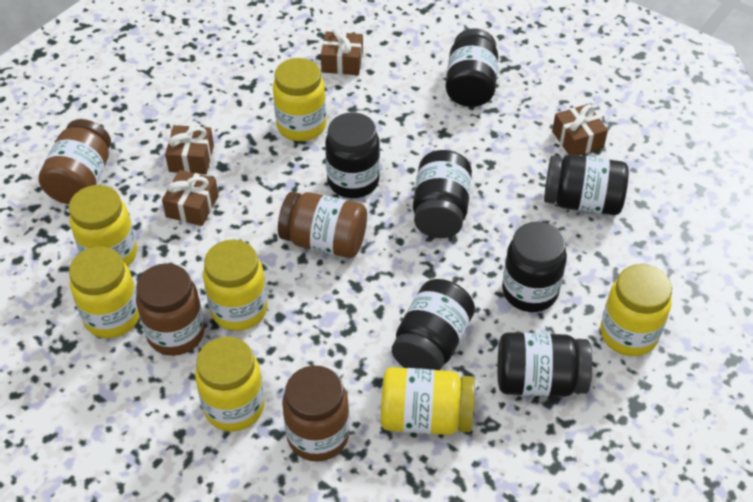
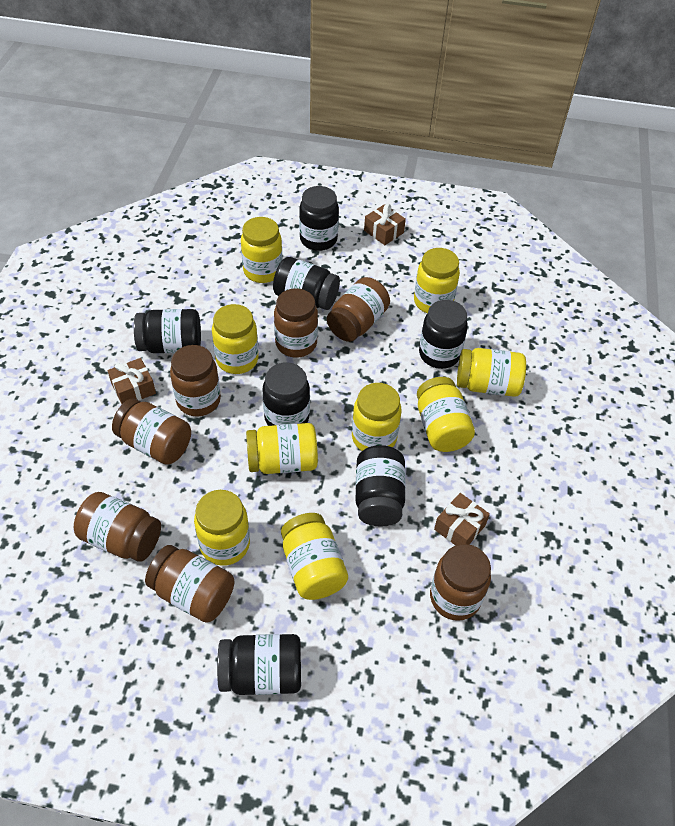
brown gift: 4 -> 3
brown jar: 4 -> 7
yellow jar: 7 -> 9

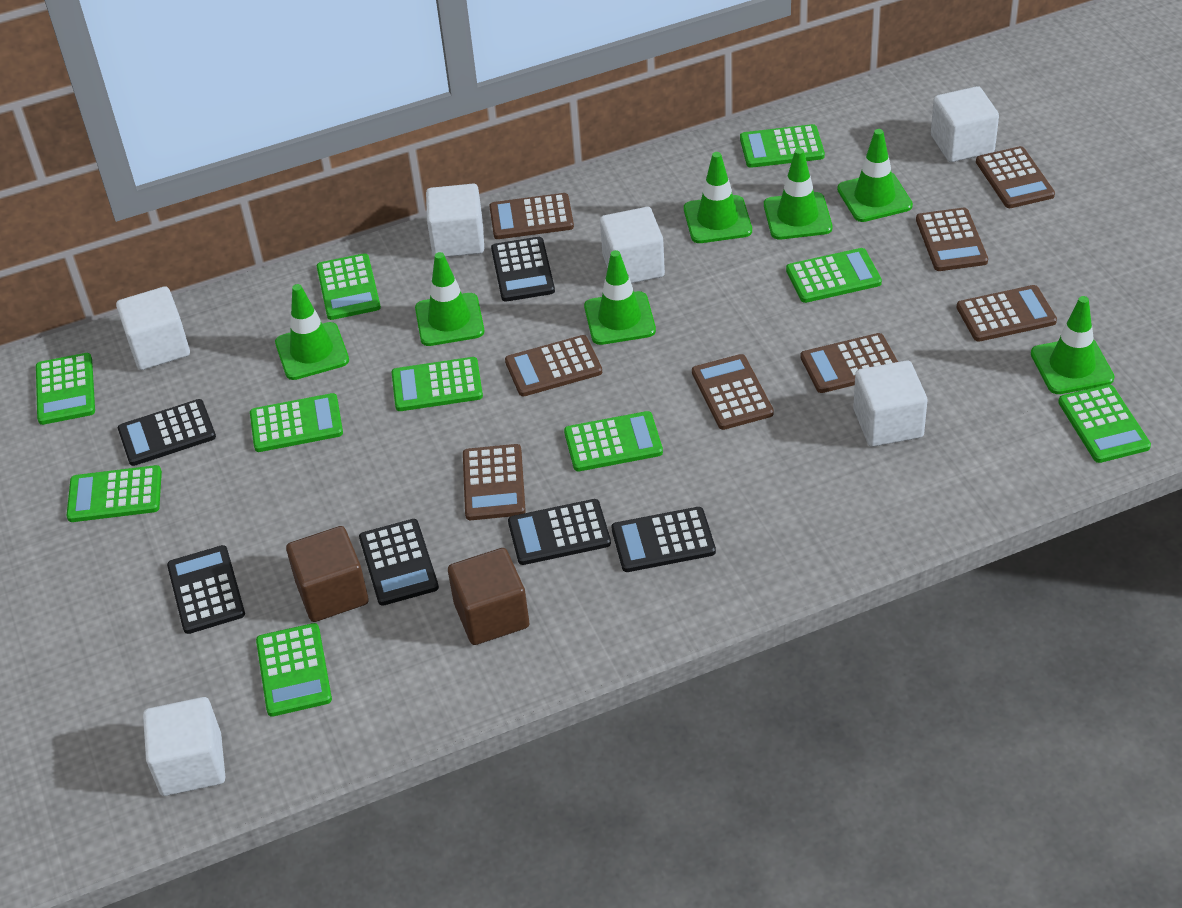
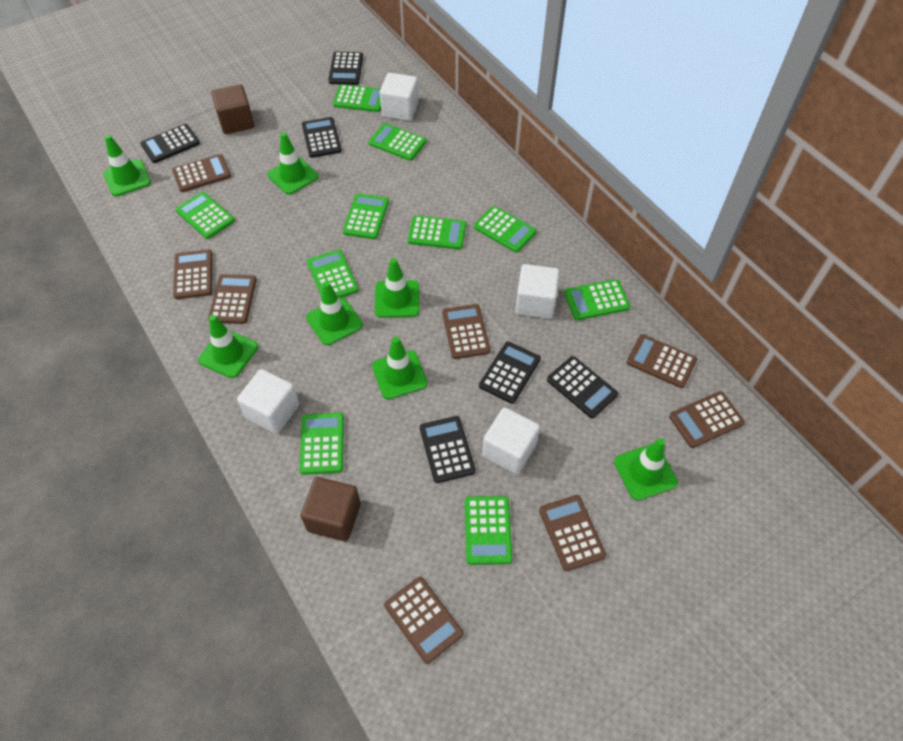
white cube: 6 -> 4

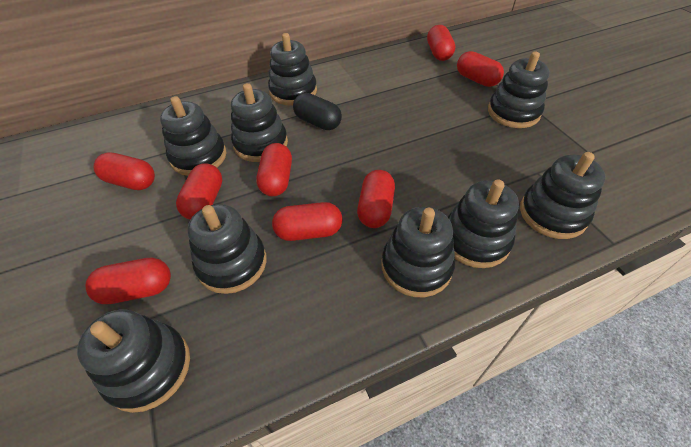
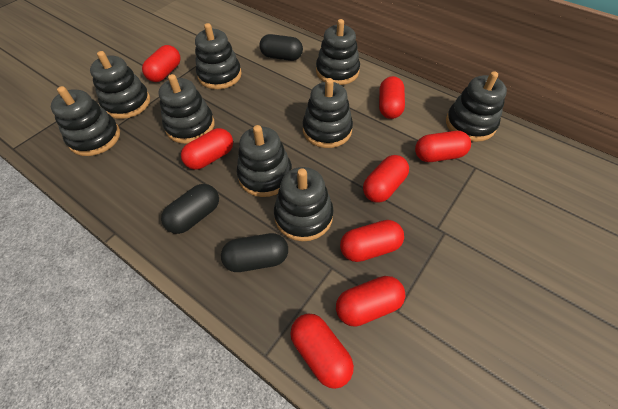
black capsule: 1 -> 3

**What you are asked to do**
What you hand back should match the listing exactly, except that no pictures appear.

**Solution**
brown gift: 4 -> 3
brown jar: 4 -> 7
yellow jar: 7 -> 9

white cube: 6 -> 4

black capsule: 1 -> 3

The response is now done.